• **Recorded information**:
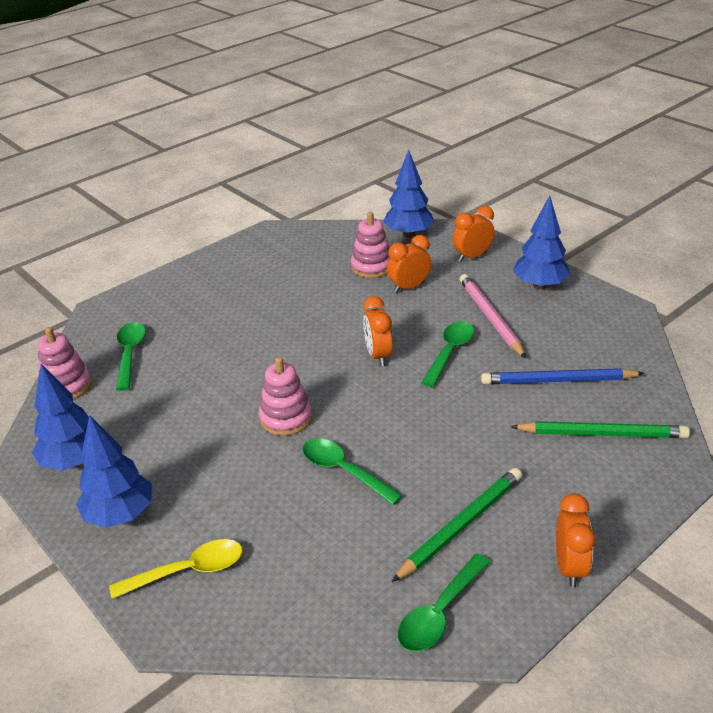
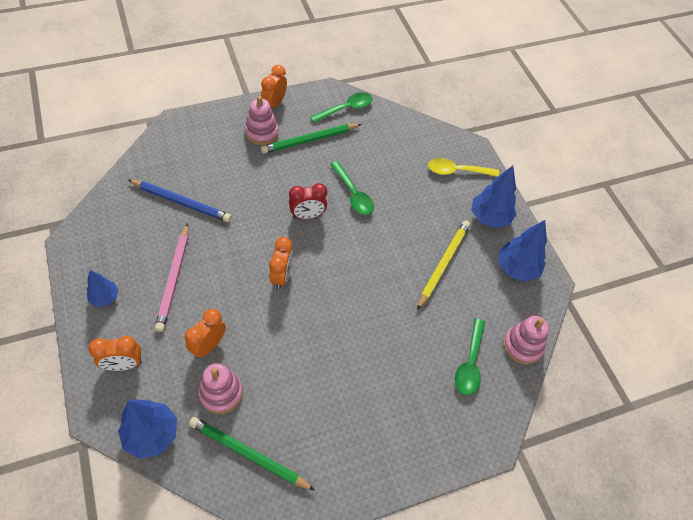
camera: 165 degrees left, 20 degrees up
(181, 431) = (443, 264): none -> yellow pencil
(285, 418) = (371, 247): pink stacking toy -> pink stacking toy (262, 133)
(390, 422) = (307, 215): none -> red clock
(409, 287) = (208, 346): orange clock -> orange clock turned 135 degrees clockwise
(450, 352) = (230, 257): green spoon -> none
(539, 285) = (105, 298): blue tree -> blue tree, size x0.60
(602, 434) = (193, 157): green pencil -> green pencil (249, 454)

• **Work to be completed**:
Images are to be omitted; everything else in the records is to be transcribed exactly.

• **Exercise answer**:
camera: 165 degrees left, 20 degrees up
(181, 431) = (443, 264): none -> yellow pencil
(285, 418) = (371, 247): pink stacking toy -> pink stacking toy (262, 133)
(390, 422) = (307, 215): none -> red clock
(409, 287) = (208, 346): orange clock -> orange clock turned 135 degrees clockwise
(450, 352) = (230, 257): green spoon -> none
(539, 285) = (105, 298): blue tree -> blue tree, size x0.60
(602, 434) = (193, 157): green pencil -> green pencil (249, 454)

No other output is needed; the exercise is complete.